* **DIRECTIONS**
For this exercise, repeat the whole listing below exactly. Leave the pictures out.
──────── DATA SECTION ────────
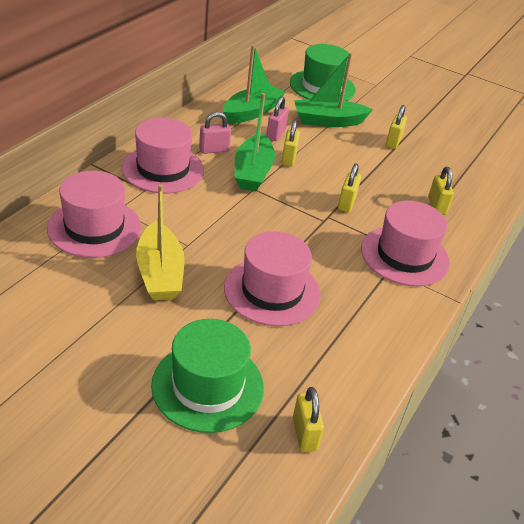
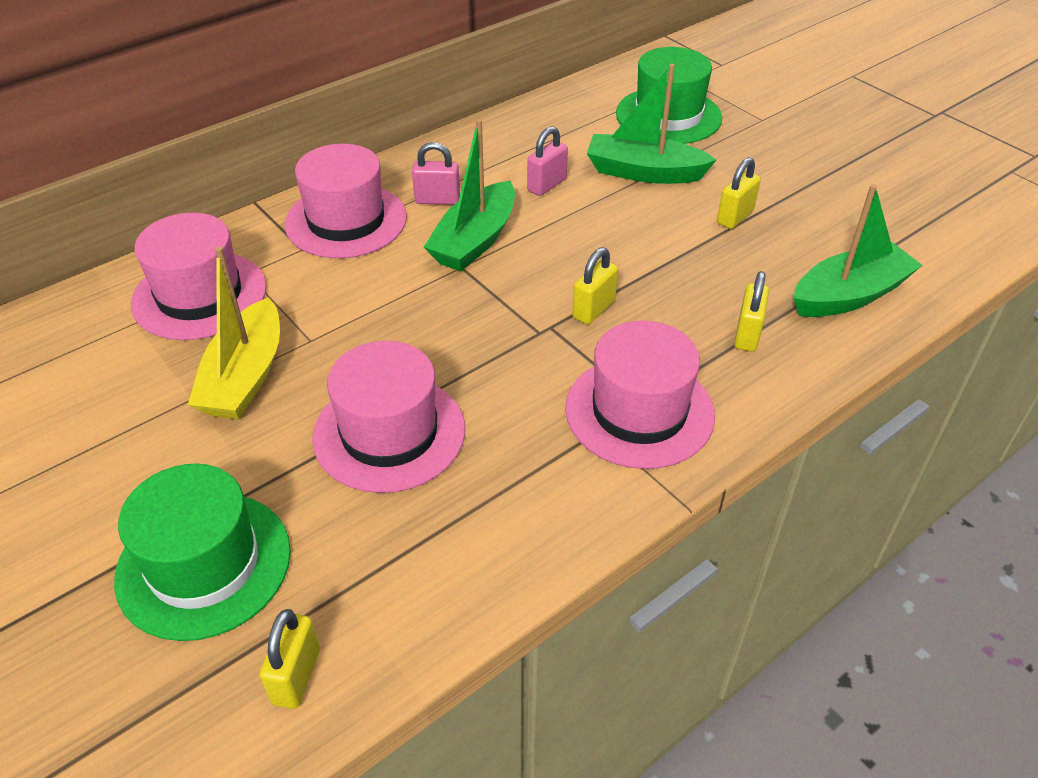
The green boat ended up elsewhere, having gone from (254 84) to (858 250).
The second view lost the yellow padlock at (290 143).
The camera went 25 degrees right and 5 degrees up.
────────
* **RESULT OF THIS TASK**
The green boat ended up elsewhere, having gone from (254 84) to (858 250).
The second view lost the yellow padlock at (290 143).
The camera went 25 degrees right and 5 degrees up.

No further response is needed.